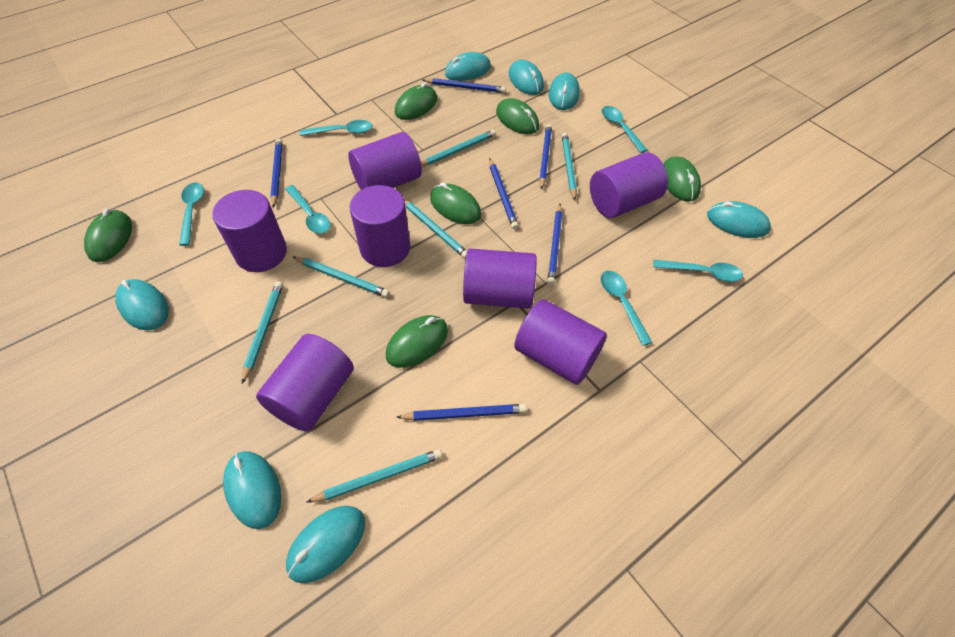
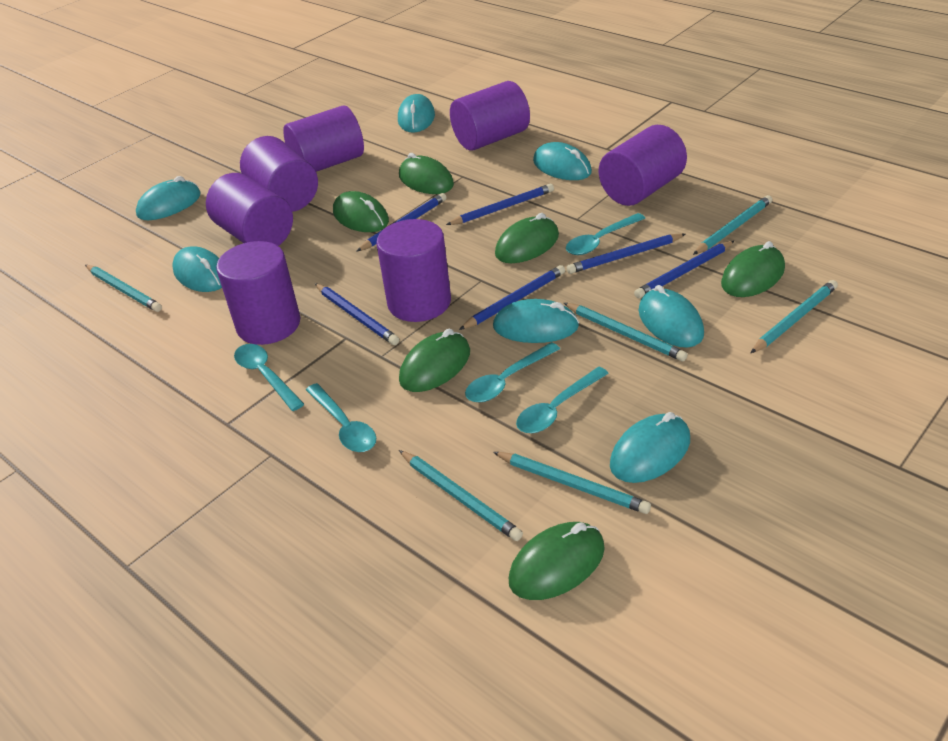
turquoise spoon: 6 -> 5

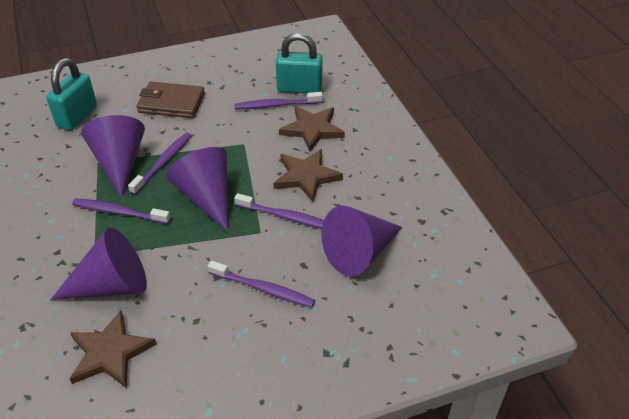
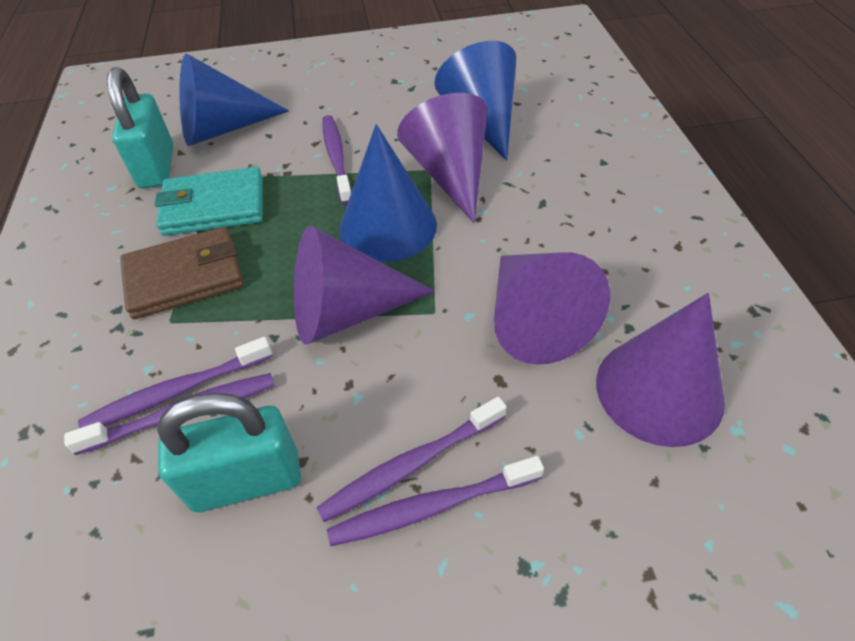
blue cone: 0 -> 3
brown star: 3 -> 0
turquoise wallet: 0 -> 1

*REQUIRED ACTION*. Copy each line of the listing above that contains the word "turquoise".

*ANSWER AREA*.
turquoise spoon: 6 -> 5
turquoise wallet: 0 -> 1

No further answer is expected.